====== DATA SUPPLIED ======
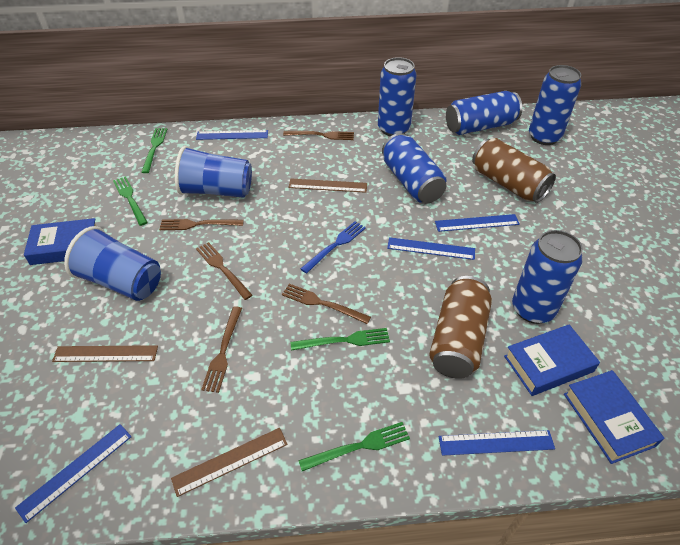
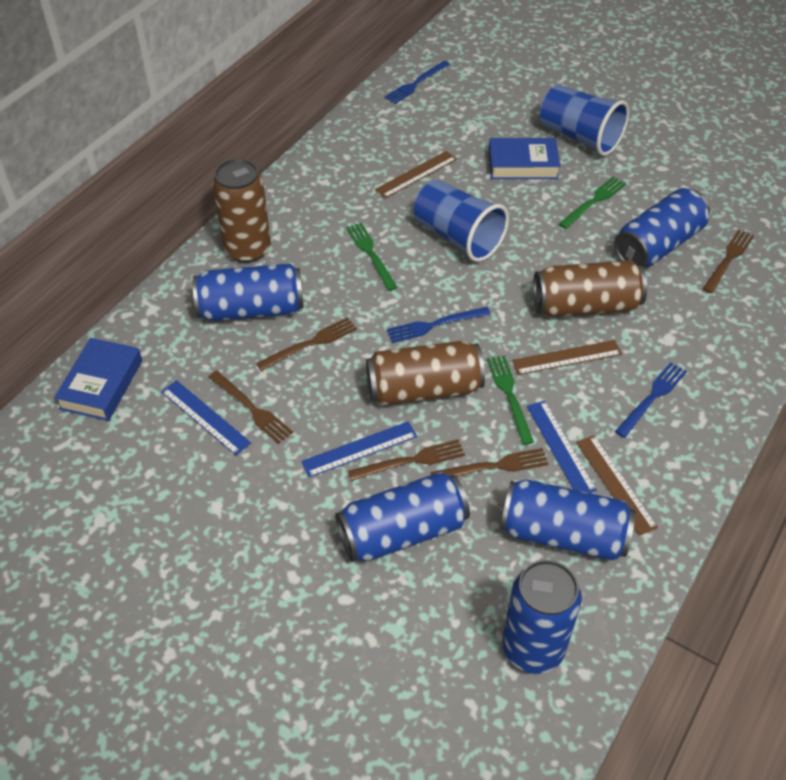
blue book: [24,218,96,265] [504,324,600,396] [564,370,665,464] = 3 -> [54,338,142,421] [488,138,560,179] = 2
blue fork: [300,221,366,274] = 1 -> [384,61,450,104] [386,307,491,343] [615,362,687,438] = 3
blue ruler: [15,424,132,523] [196,130,268,140] [387,237,475,260] [435,214,520,232] [439,430,555,456] = 5 -> [161,380,251,455] [301,421,417,478] [527,400,597,493] = 3
brown can: [429,276,492,379] [472,138,556,203] = 2 -> [212,159,271,263] [366,341,485,405] [533,260,647,317] = 3
green fork: [113,176,148,226] [142,128,167,173] [291,328,390,351] [298,422,410,471] = 4 -> [346,223,398,291] [487,355,534,445] [559,176,626,229] = 3

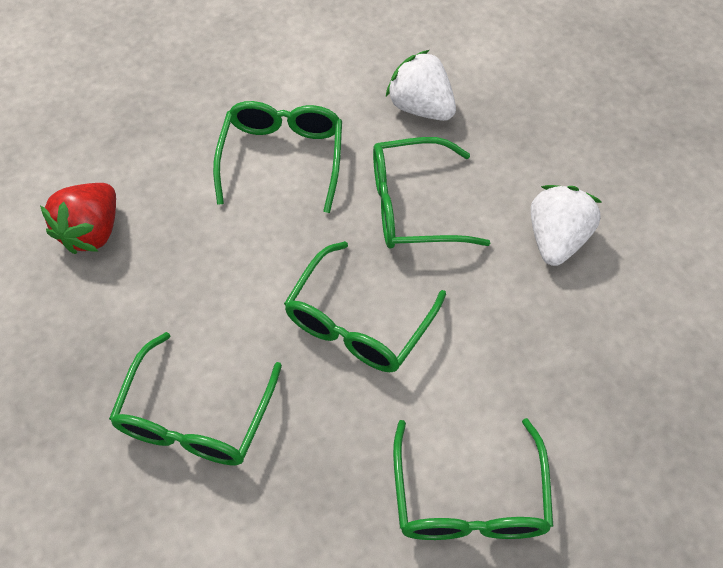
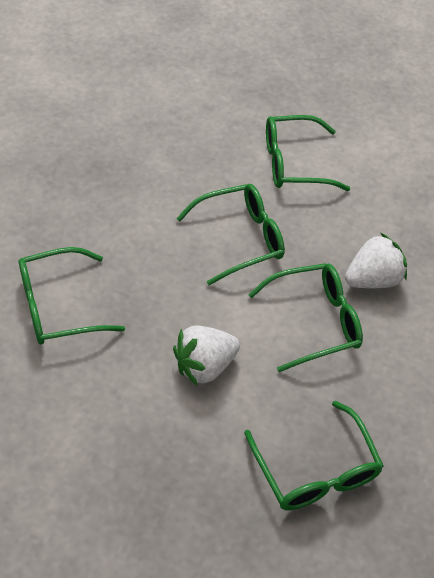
red strawberry: [40,183,116,254] = 1 -> none = 0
======
Pictures are not part of the answer, which must be the exact lines from the one holding "blue fork: [300,221,366,274]" through the end of the material, both ends included.

WRITTEN ANSWER —
blue fork: [300,221,366,274] = 1 -> [384,61,450,104] [386,307,491,343] [615,362,687,438] = 3
blue ruler: [15,424,132,523] [196,130,268,140] [387,237,475,260] [435,214,520,232] [439,430,555,456] = 5 -> [161,380,251,455] [301,421,417,478] [527,400,597,493] = 3
brown can: [429,276,492,379] [472,138,556,203] = 2 -> [212,159,271,263] [366,341,485,405] [533,260,647,317] = 3
green fork: [113,176,148,226] [142,128,167,173] [291,328,390,351] [298,422,410,471] = 4 -> [346,223,398,291] [487,355,534,445] [559,176,626,229] = 3

red strawberry: [40,183,116,254] = 1 -> none = 0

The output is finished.